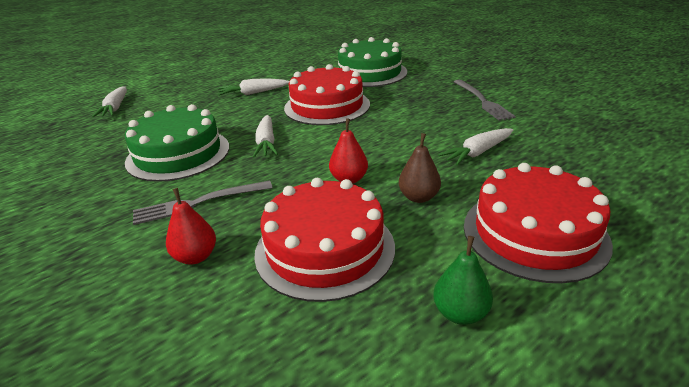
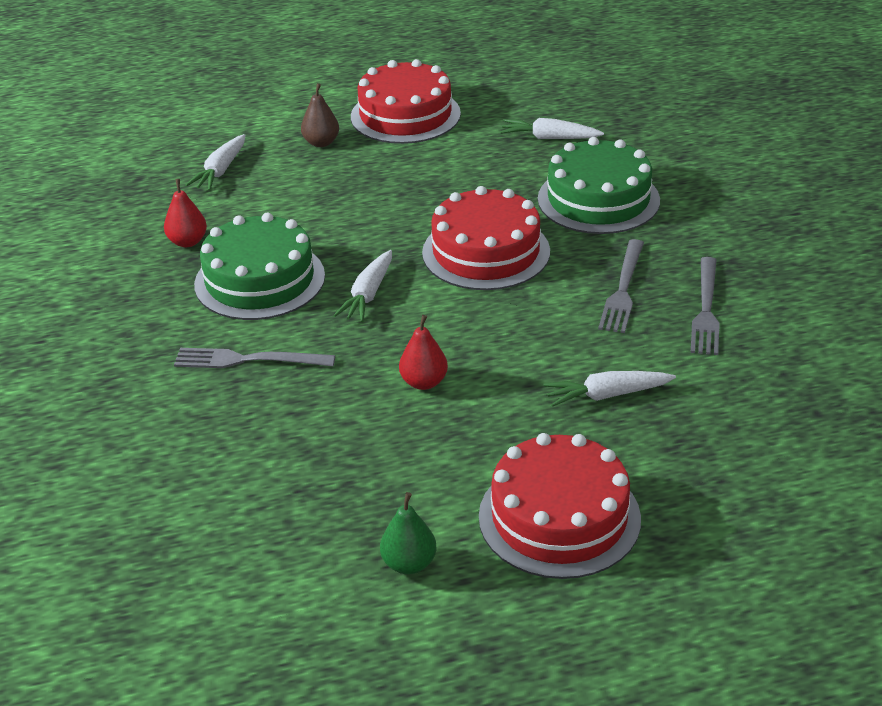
camera: 25 degrees right, 5 degrees up
(196, 256) = (215, 424): red pear -> red pear (188, 242)
(253, 93) = (406, 194): white carrot -> white carrot (549, 138)
(325, 249) = (337, 459): red cake -> red cake (405, 115)
(418, 197) = (480, 433): brown pear -> brown pear (321, 143)
(426, 103) = (623, 289): none -> grey fork

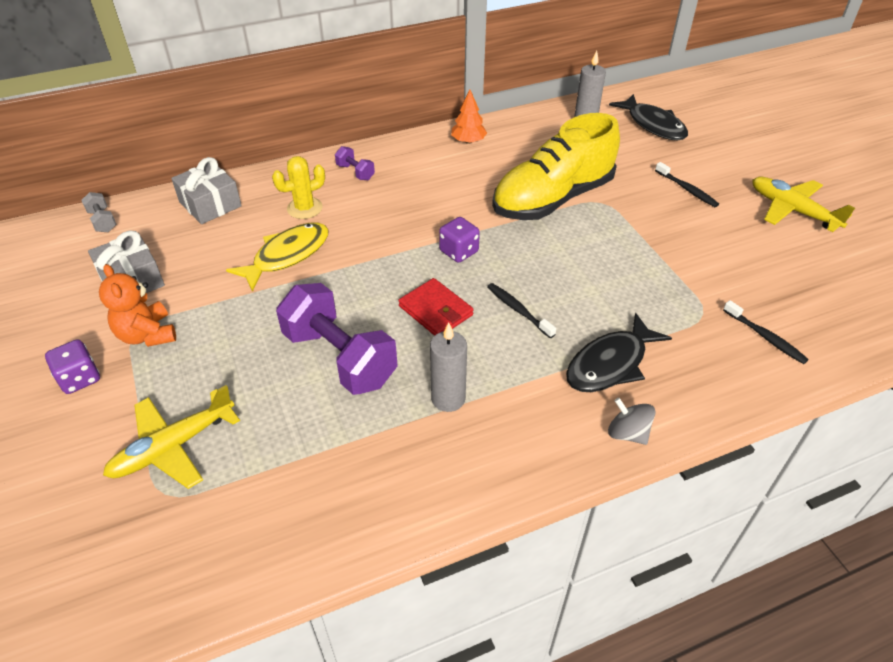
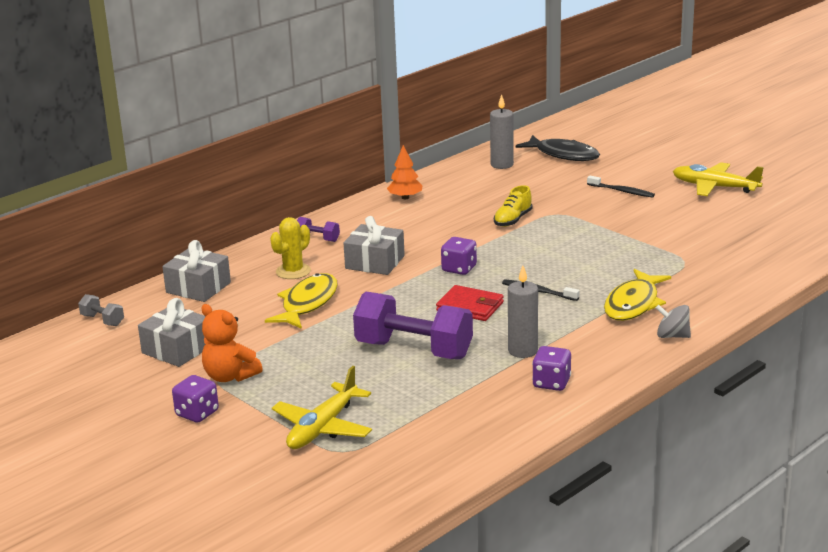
camera: 20 degrees left, 20 degrees down
(385, 218) = (375, 262): none -> grey gift
(447, 464) = (551, 383): none -> purple dice
(552, 199) = (512, 220): yellow shoe -> yellow shoe, size x0.42
(610, 364) = (633, 304): black fish -> yellow fish
(765, 337) = (739, 264): black toothbrush -> none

What is needed:
From the material above, gather all lines that include the string "grey" and copy them.

Expected output:
(426, 103) = (623, 289): none -> grey fork
(385, 218) = (375, 262): none -> grey gift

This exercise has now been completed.